What to produce: Everything from the line containing "(93, 362) = (387, 62): none -> grey domino" through the last line of the material below is to be copied exactly, ends included.

Data listing:
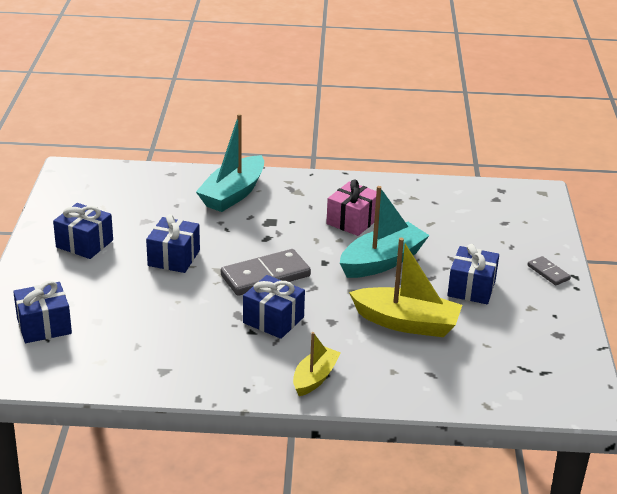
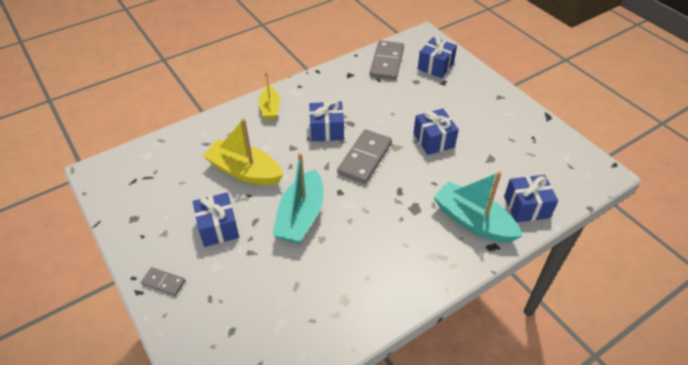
camera: 145 degrees right, 15 degrees up
(84, 244) = (495, 121): blue gift -> blue gift (526, 207)
(93, 362) = (387, 62): none -> grey domino
(233, 194) = (473, 221): turquoise boat -> turquoise boat turned 45 degrees counterclockwise
(352, 221) = (358, 247): pink gift -> none
(406, 323) = (245, 171): yellow boat -> yellow boat turned 45 degrees clockwise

Exercise answer:
(93, 362) = (387, 62): none -> grey domino
(233, 194) = (473, 221): turquoise boat -> turquoise boat turned 45 degrees counterclockwise
(352, 221) = (358, 247): pink gift -> none
(406, 323) = (245, 171): yellow boat -> yellow boat turned 45 degrees clockwise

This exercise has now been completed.